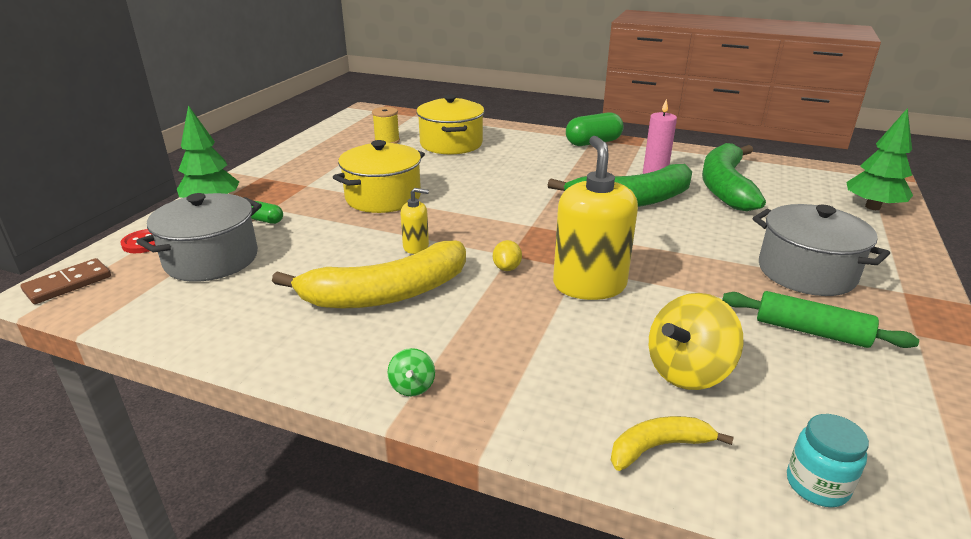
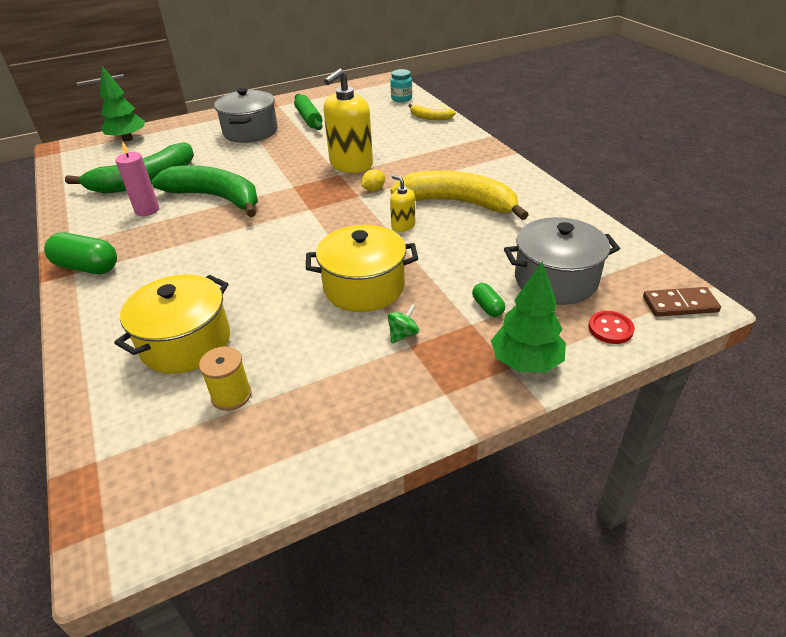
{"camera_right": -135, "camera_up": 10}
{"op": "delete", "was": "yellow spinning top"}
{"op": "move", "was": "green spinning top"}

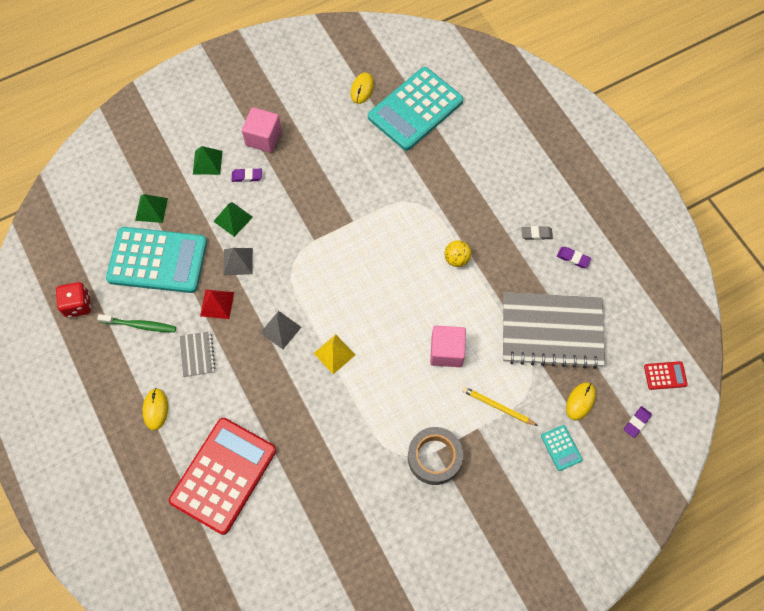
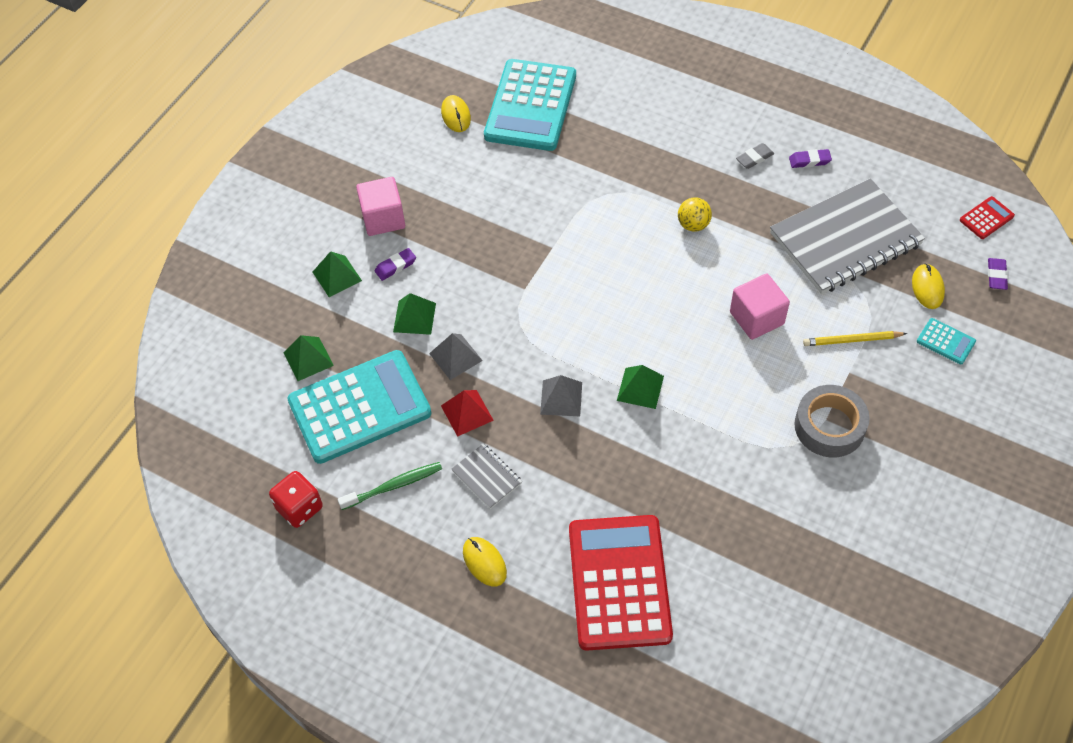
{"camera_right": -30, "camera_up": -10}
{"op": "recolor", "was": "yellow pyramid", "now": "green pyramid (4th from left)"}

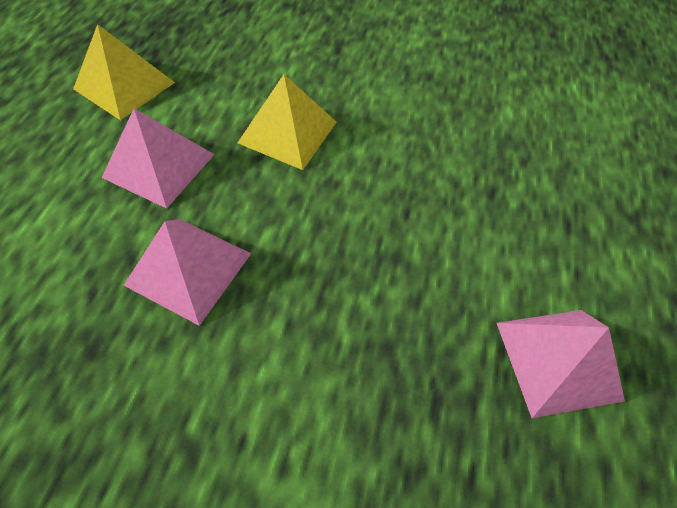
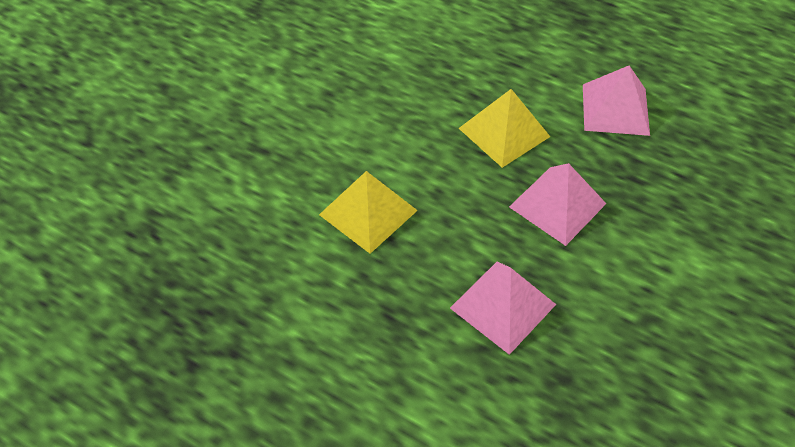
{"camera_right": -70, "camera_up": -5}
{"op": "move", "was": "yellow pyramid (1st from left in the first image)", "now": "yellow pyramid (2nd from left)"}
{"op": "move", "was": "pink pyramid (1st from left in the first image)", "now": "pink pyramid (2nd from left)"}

______________________________

Exercise aim => Go line by line through the data above and report each one that holds the string "yellow".

Result of the task =>
{"op": "delete", "was": "yellow spinning top"}
{"op": "recolor", "was": "yellow pyramid", "now": "green pyramid (4th from left)"}
{"op": "move", "was": "yellow pyramid (1st from left in the first image)", "now": "yellow pyramid (2nd from left)"}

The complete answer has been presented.